TO DO
Ignoring every picture, transcribe the data in full as it stands.

RECORDS TO PROCESS
*****

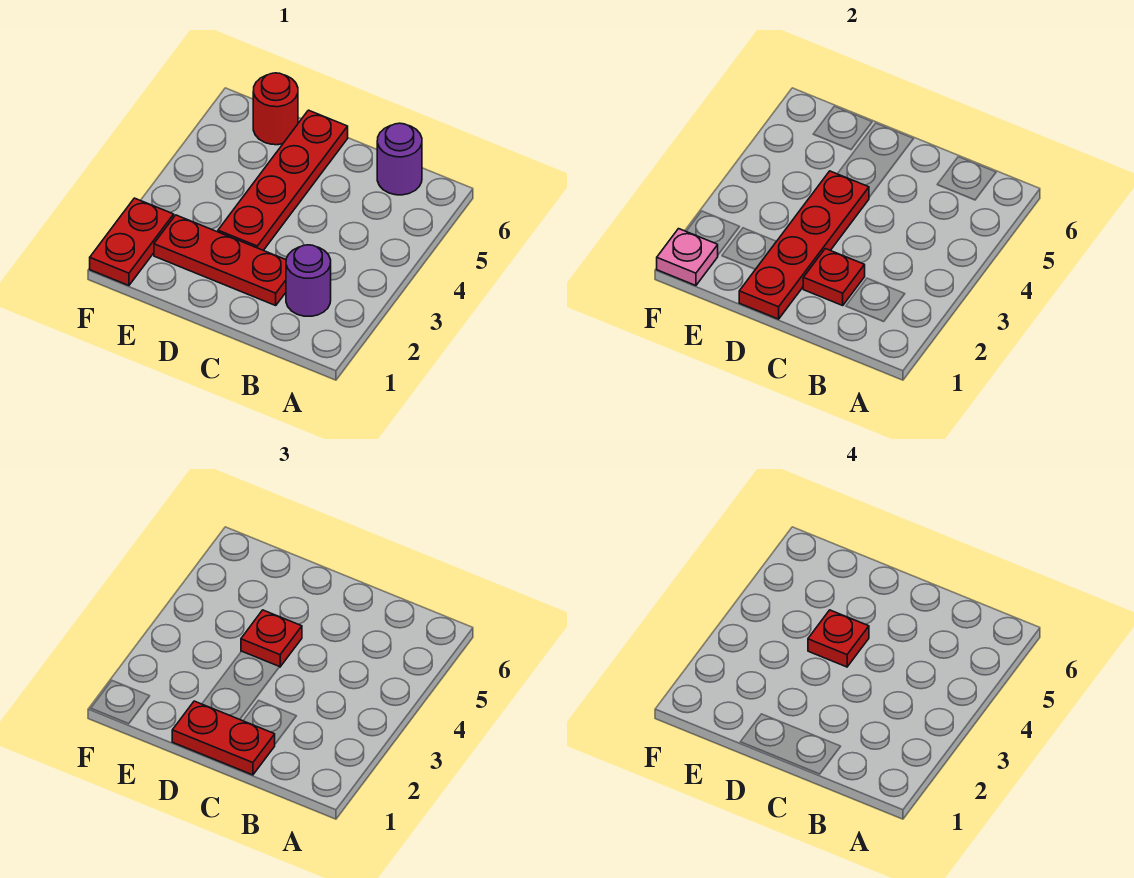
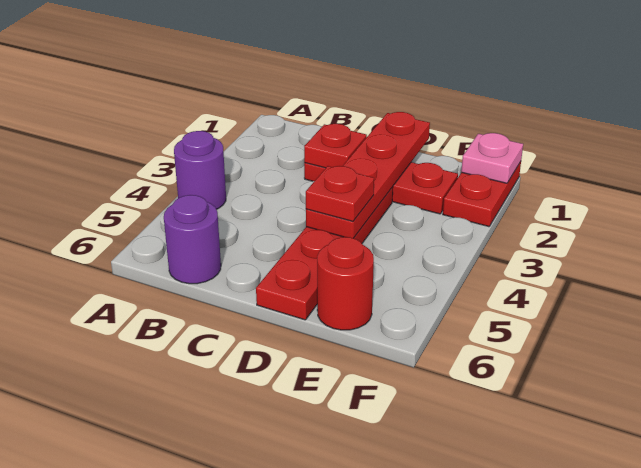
purple round brick B2 level 1 -> purple round brick A4 level 1
red plate C1:D1 level 3 -> none
red plate D4 level 4 -> none

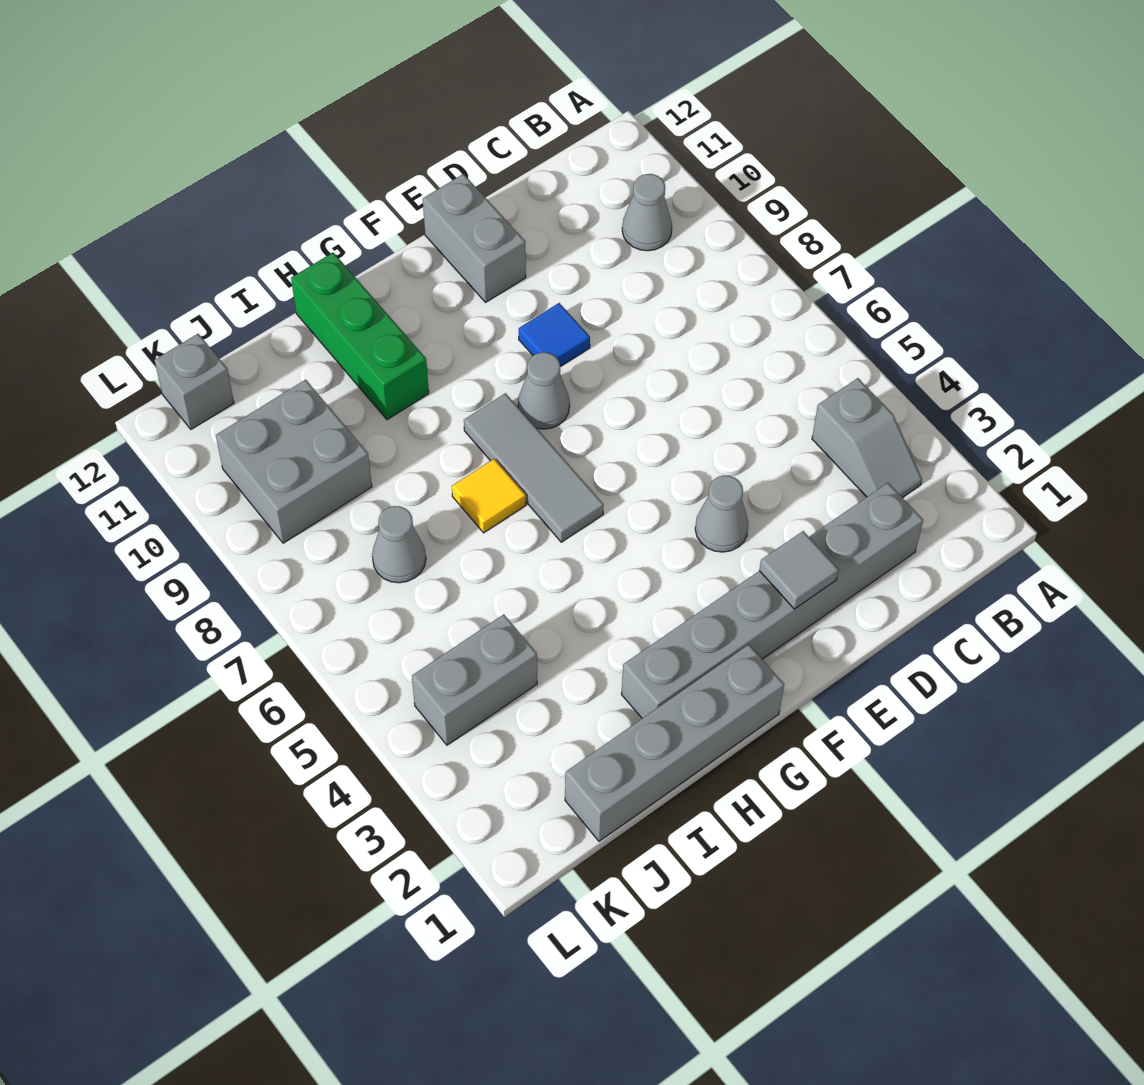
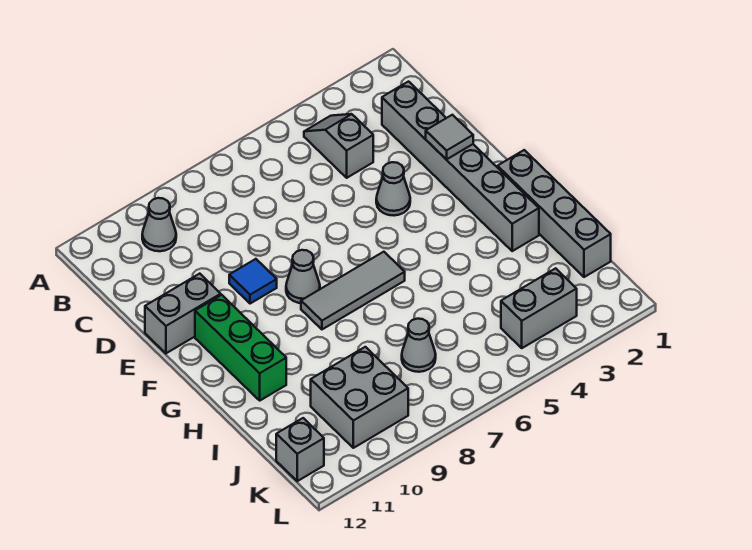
grey slope B3:B4 level 1 top 4 -> grey slope B4:C4 level 1 top C
yellow tile H7 level 1 -> none
green brick H10:H12 level 1 -> green brick F11:H11 level 1
grey brick J4:K4 level 1 -> grey brick K3:K4 level 1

*****

SOLUTION TO THIS PROBLEM
purple round brick B2 level 1 -> purple round brick A4 level 1
red plate C1:D1 level 3 -> none
red plate D4 level 4 -> none

grey slope B3:B4 level 1 top 4 -> grey slope B4:C4 level 1 top C
yellow tile H7 level 1 -> none
green brick H10:H12 level 1 -> green brick F11:H11 level 1
grey brick J4:K4 level 1 -> grey brick K3:K4 level 1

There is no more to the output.